Dataset items:

--- START ---

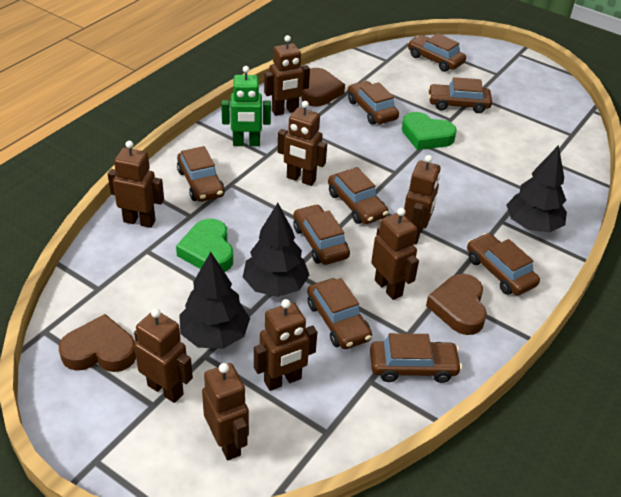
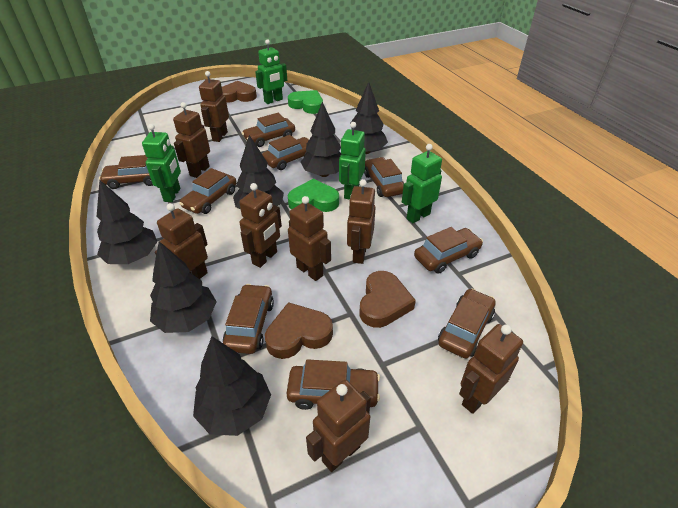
black tree: 3 -> 6
green robot: 1 -> 4

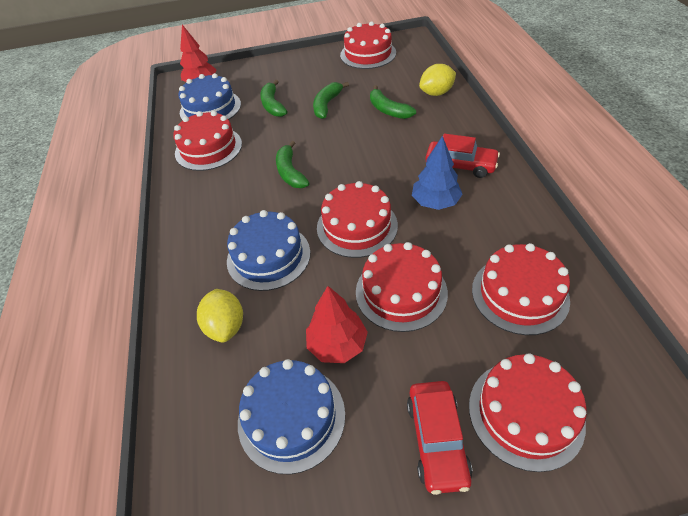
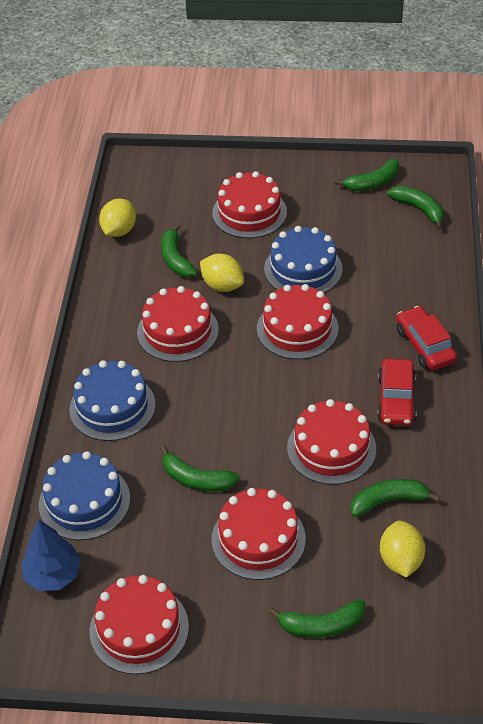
green banana: 4 -> 6
red tree: 2 -> 0
yellow lemon: 2 -> 3

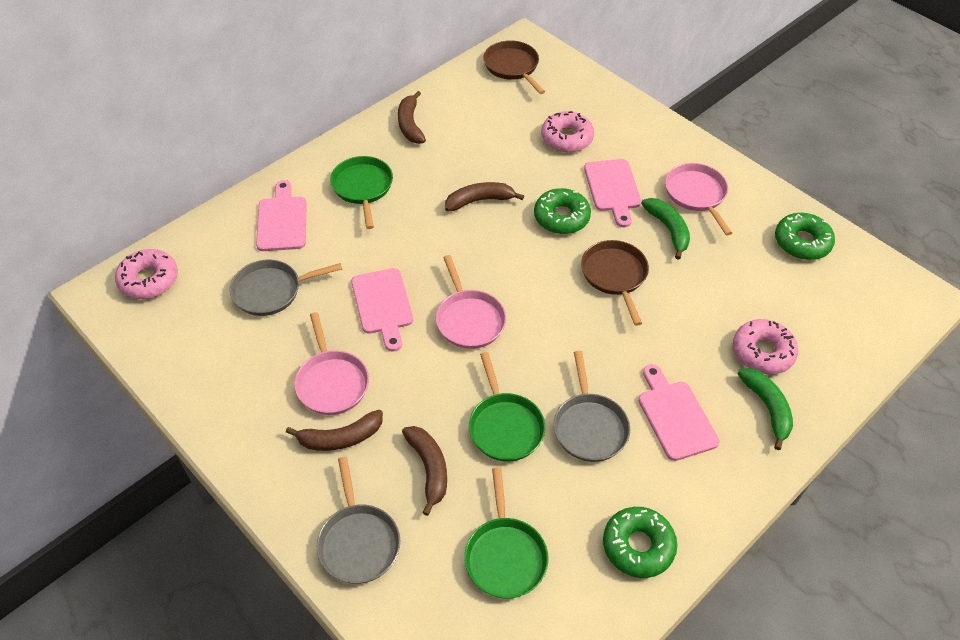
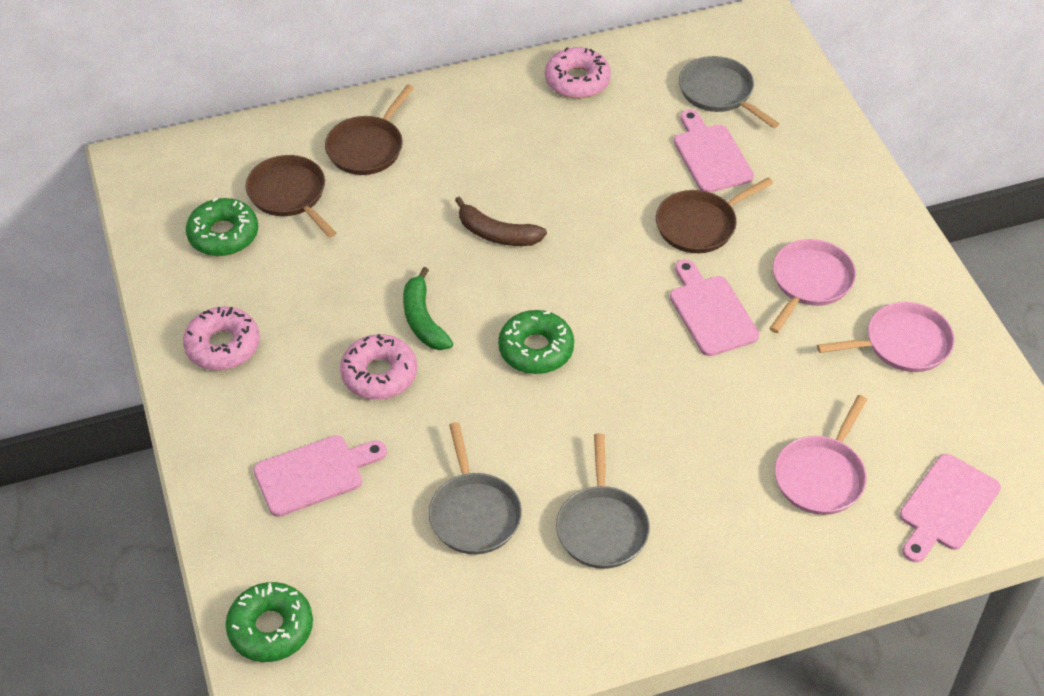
brown banana: 4 -> 1
brown pan: 2 -> 3
green banana: 2 -> 1
green pan: 3 -> 0

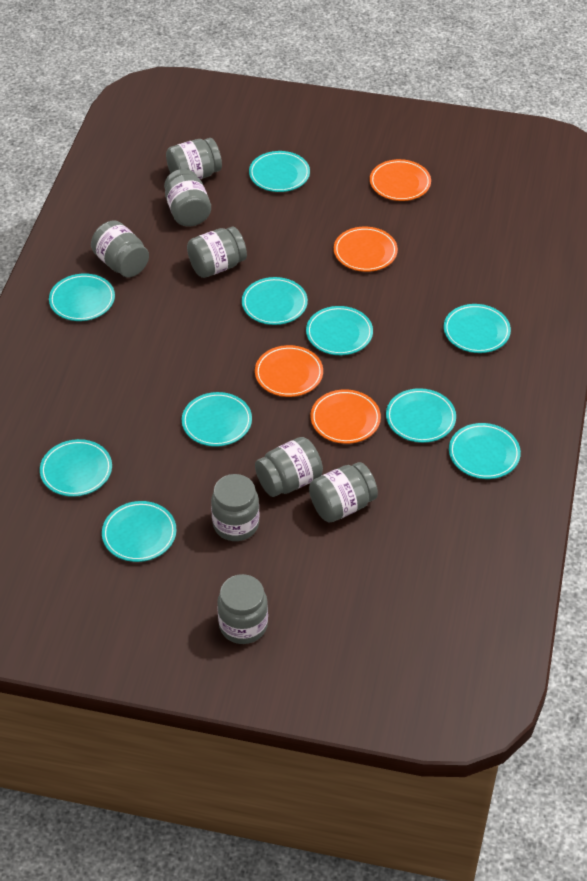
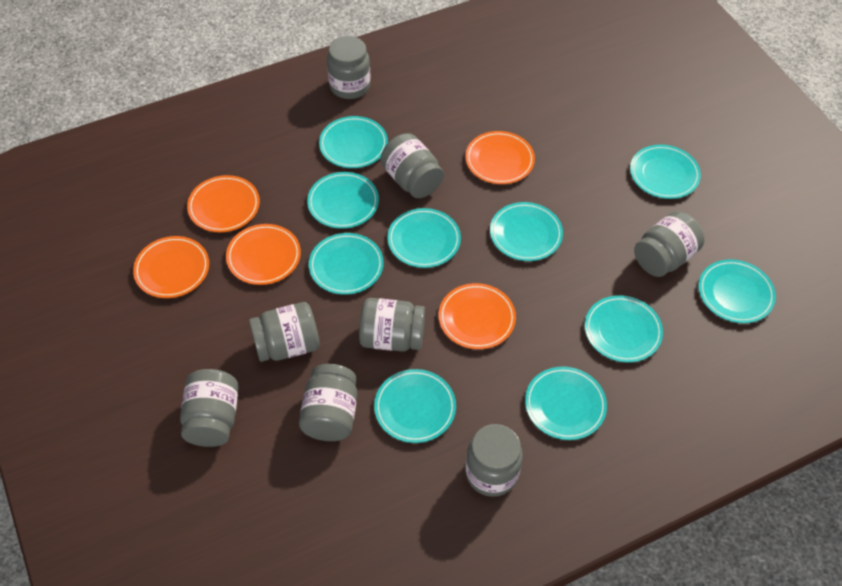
orange plate: 4 -> 5

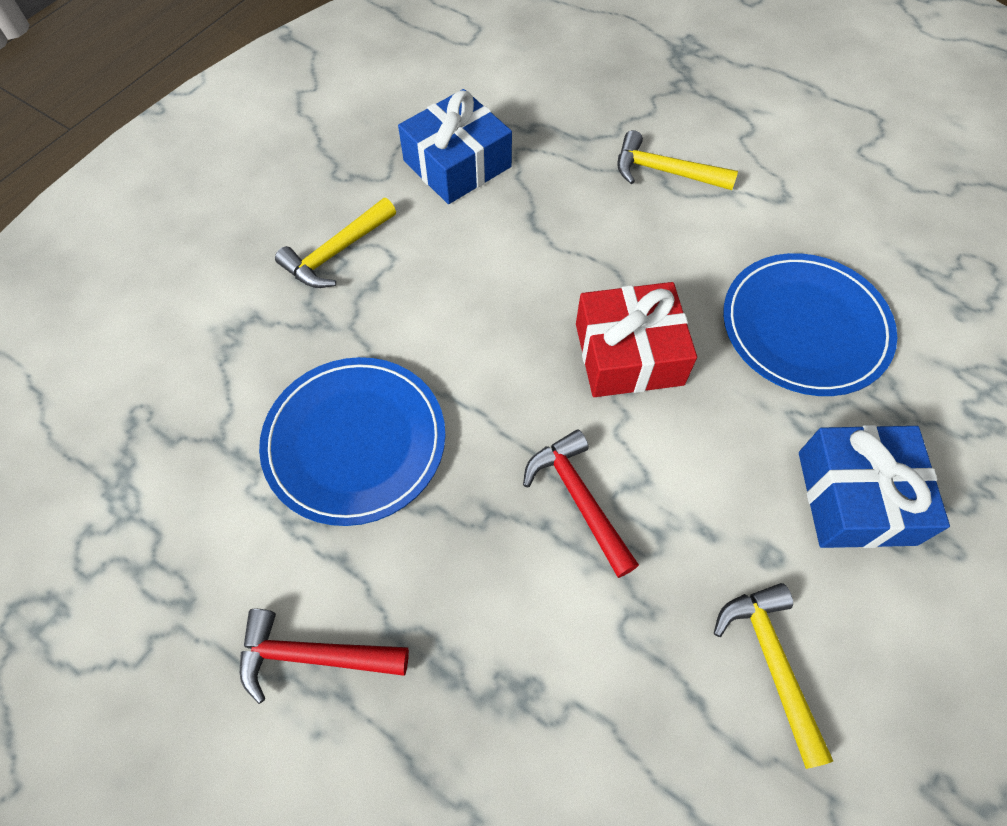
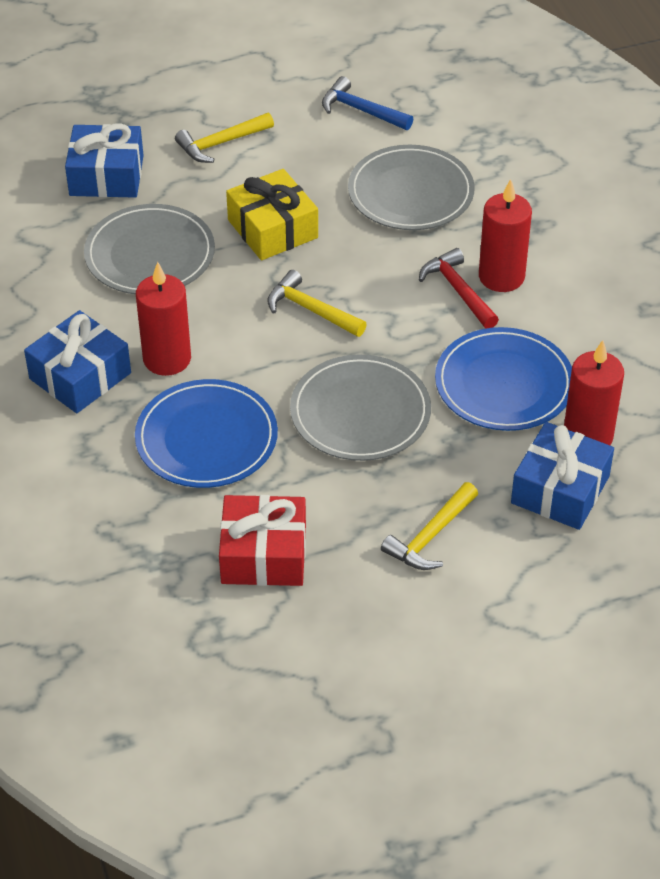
blue gift: 2 -> 3
blue hammer: 0 -> 1
grey plate: 0 -> 3
red candle: 0 -> 3
red hammer: 2 -> 1
yellow gift: 0 -> 1

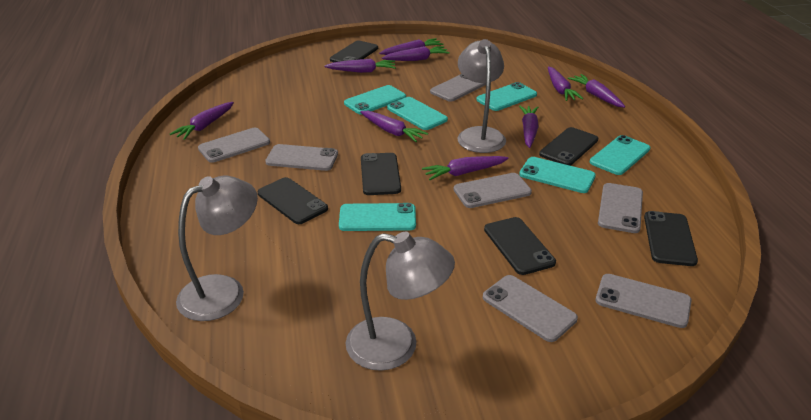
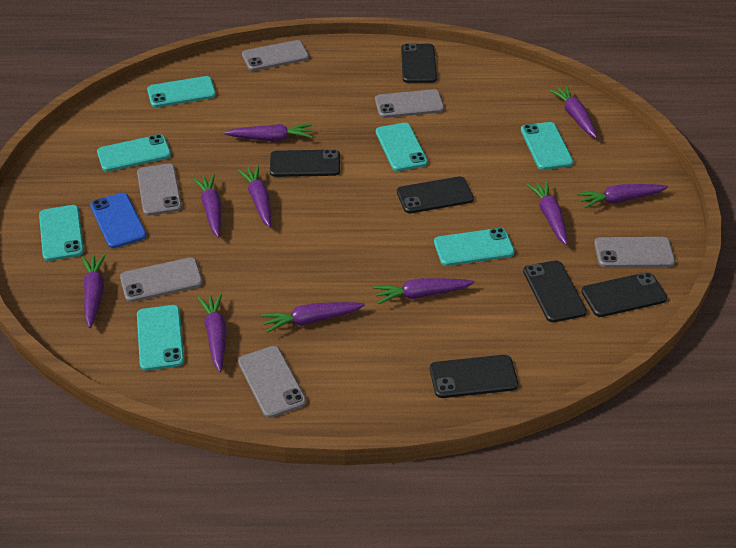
blue phone: 0 -> 1
grey lamp: 3 -> 0
grey phone: 7 -> 6
purple carrot: 9 -> 10
turquoise phone: 6 -> 7

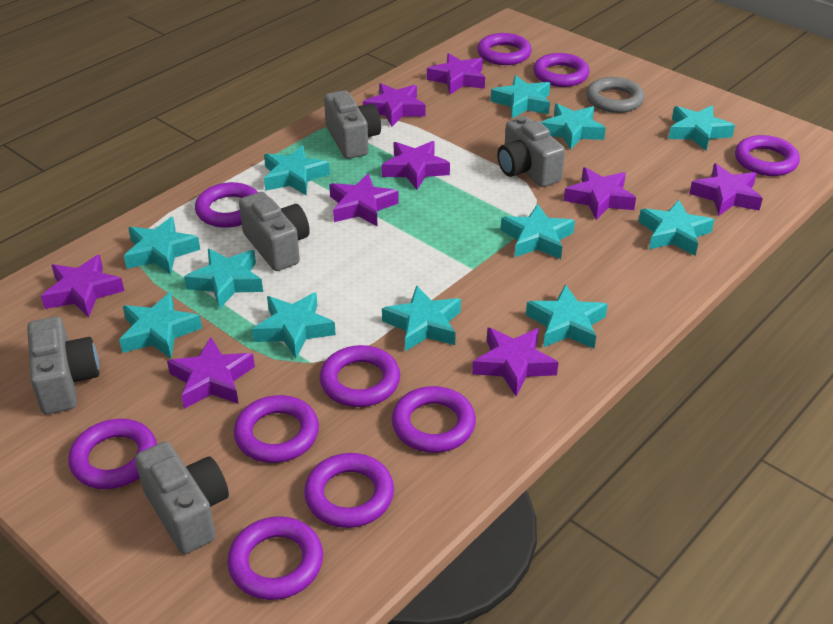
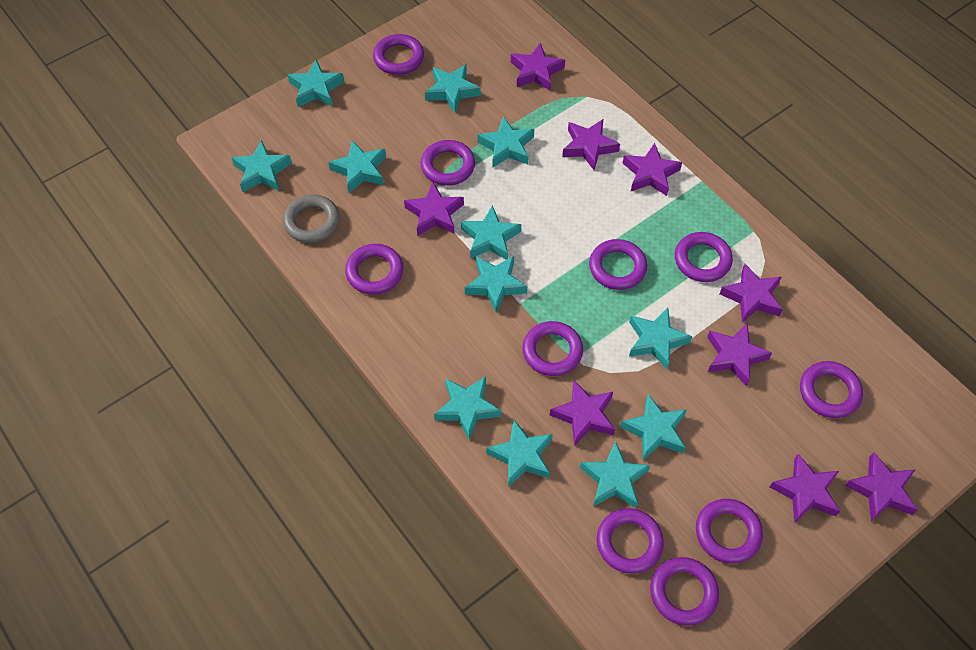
grey camera: 5 -> 0

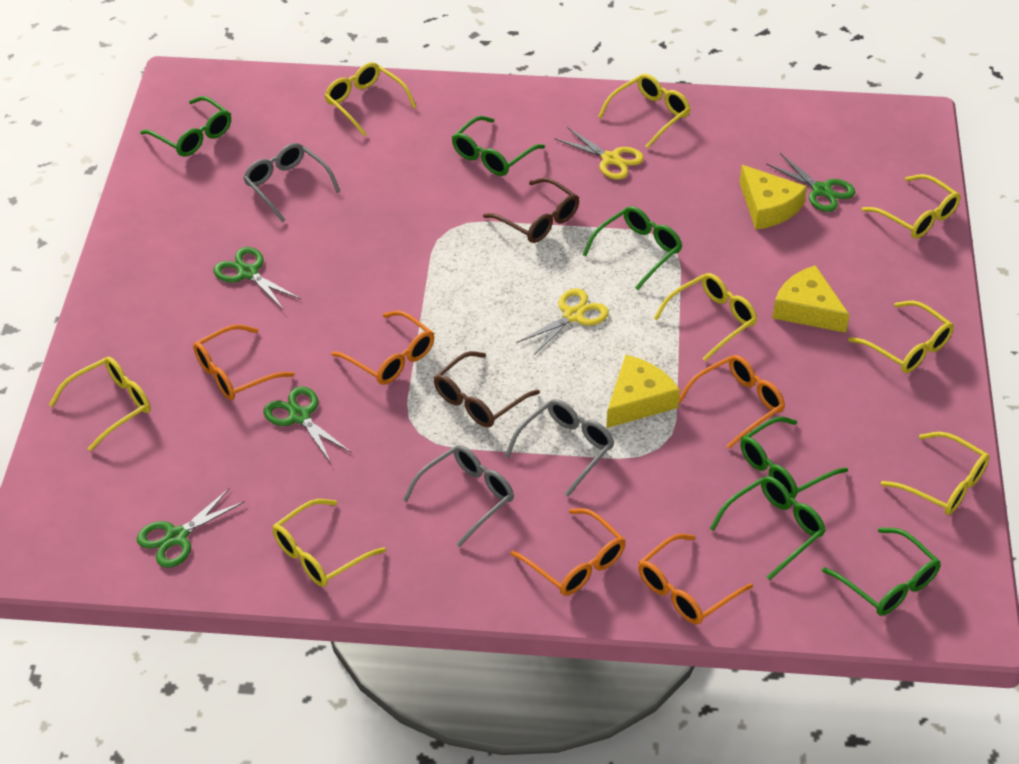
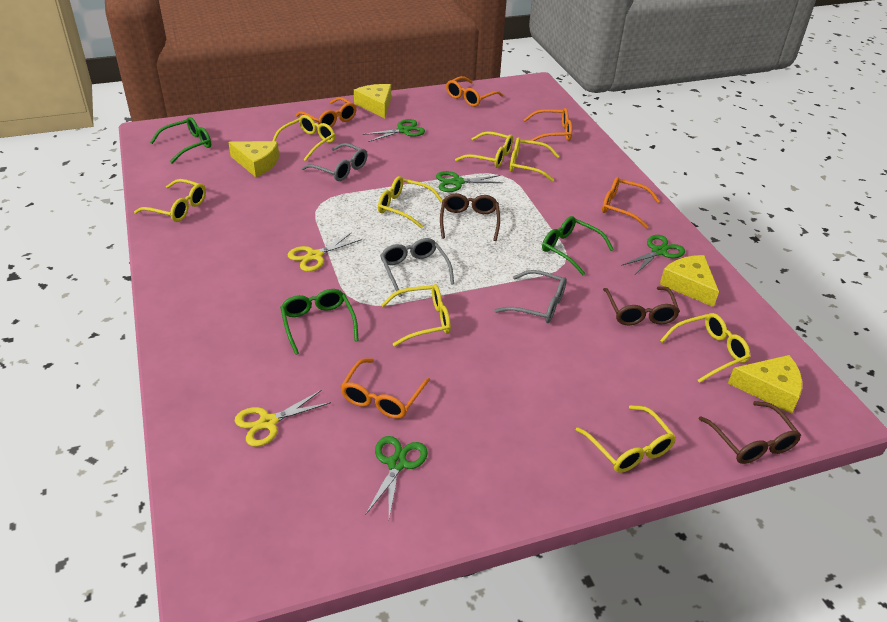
brown glasses: 2 -> 3
green glasses: 6 -> 3
yellow cheese: 3 -> 4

--- END ---

WHAT YOU WILL DO:
Retype each of the entries above exactly as it appears, with no pictures.

WRITTEN SOLUTION:
black tree: 3 -> 6
green robot: 1 -> 4

green banana: 4 -> 6
red tree: 2 -> 0
yellow lemon: 2 -> 3

brown banana: 4 -> 1
brown pan: 2 -> 3
green banana: 2 -> 1
green pan: 3 -> 0

orange plate: 4 -> 5

blue gift: 2 -> 3
blue hammer: 0 -> 1
grey plate: 0 -> 3
red candle: 0 -> 3
red hammer: 2 -> 1
yellow gift: 0 -> 1

blue phone: 0 -> 1
grey lamp: 3 -> 0
grey phone: 7 -> 6
purple carrot: 9 -> 10
turquoise phone: 6 -> 7

grey camera: 5 -> 0

brown glasses: 2 -> 3
green glasses: 6 -> 3
yellow cheese: 3 -> 4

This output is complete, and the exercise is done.